» **Exercise**
This exercise calls for every line of the data below with the string "white" in it.

Start of Information provided

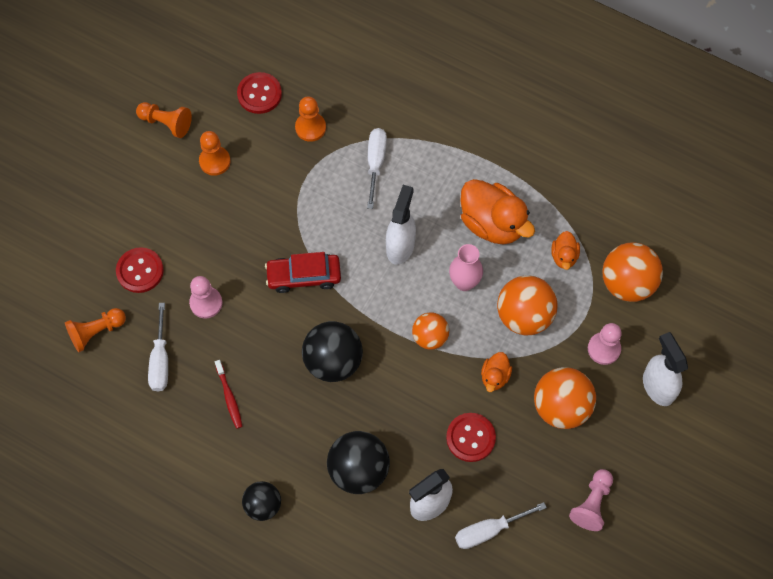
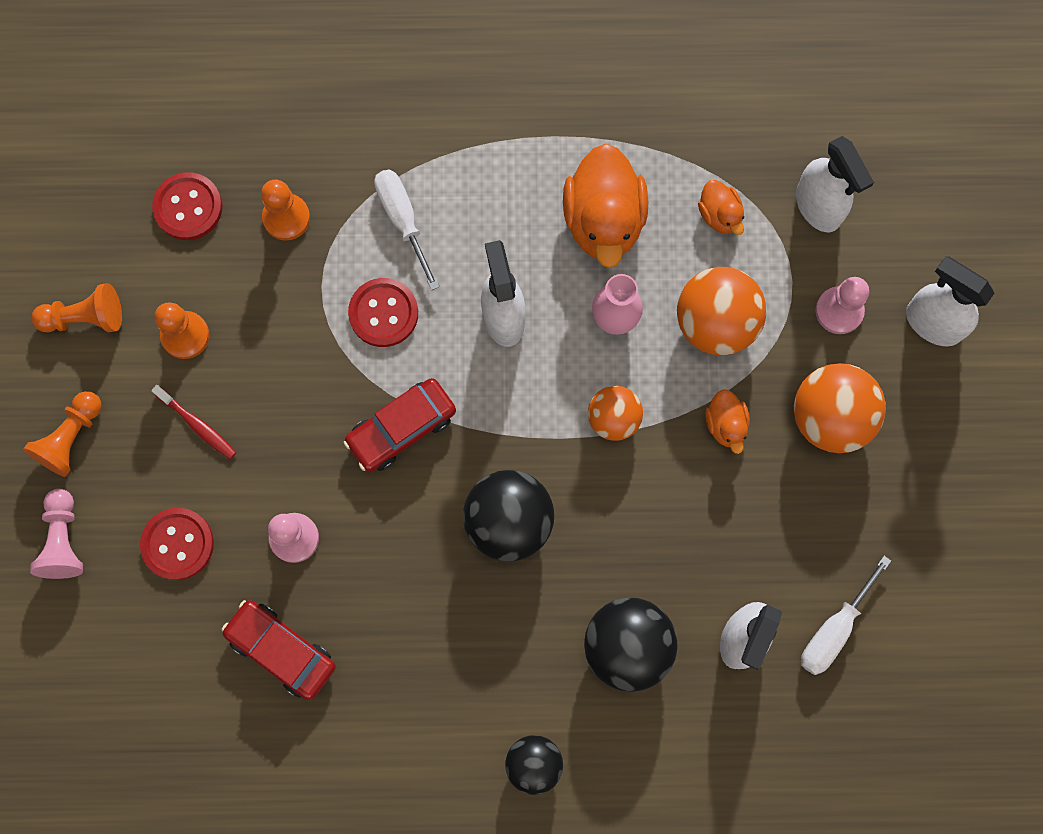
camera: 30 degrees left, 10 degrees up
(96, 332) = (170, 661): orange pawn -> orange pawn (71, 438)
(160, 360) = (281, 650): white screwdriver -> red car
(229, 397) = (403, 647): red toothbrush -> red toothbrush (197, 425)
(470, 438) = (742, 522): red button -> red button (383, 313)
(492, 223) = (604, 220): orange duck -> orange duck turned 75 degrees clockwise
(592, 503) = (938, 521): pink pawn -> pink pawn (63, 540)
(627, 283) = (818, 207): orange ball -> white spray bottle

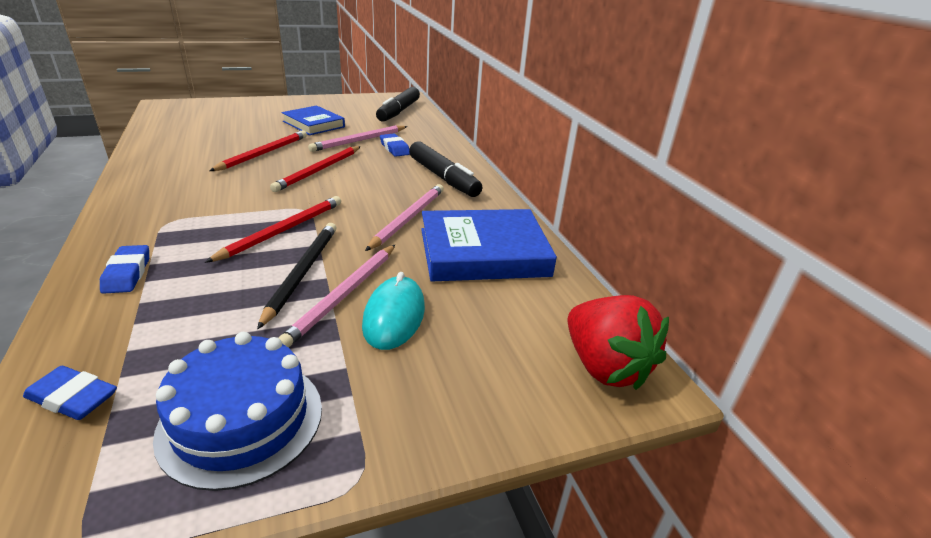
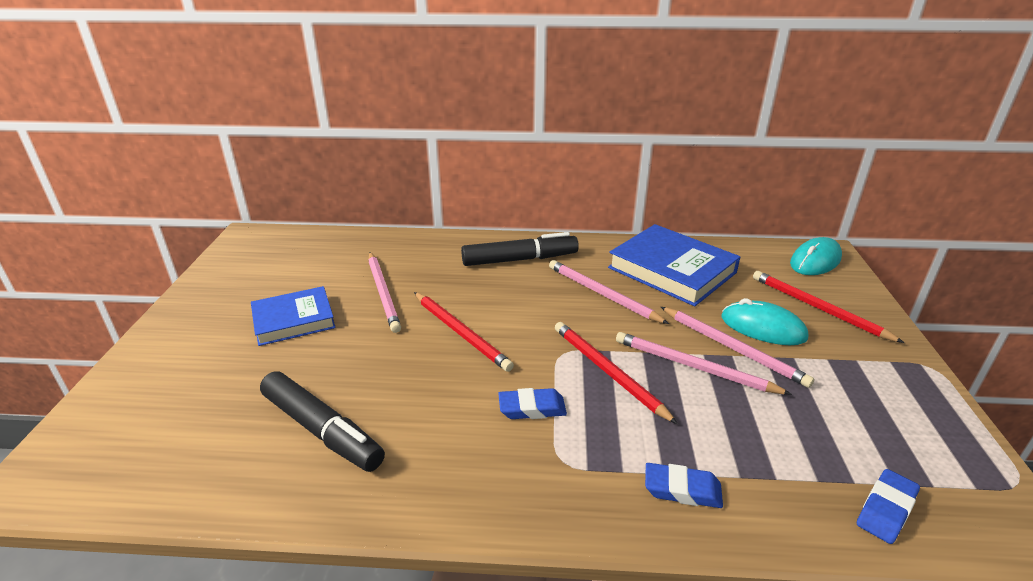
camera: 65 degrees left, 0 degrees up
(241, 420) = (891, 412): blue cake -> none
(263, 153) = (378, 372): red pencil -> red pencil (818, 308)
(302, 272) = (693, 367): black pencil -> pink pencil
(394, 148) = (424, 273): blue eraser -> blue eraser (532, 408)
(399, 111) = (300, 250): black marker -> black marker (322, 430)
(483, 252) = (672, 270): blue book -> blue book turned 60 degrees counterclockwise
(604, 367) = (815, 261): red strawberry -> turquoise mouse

End of Information provided

» **Reply**
(160, 360) = (281, 650): white screwdriver -> red car
(627, 283) = (818, 207): orange ball -> white spray bottle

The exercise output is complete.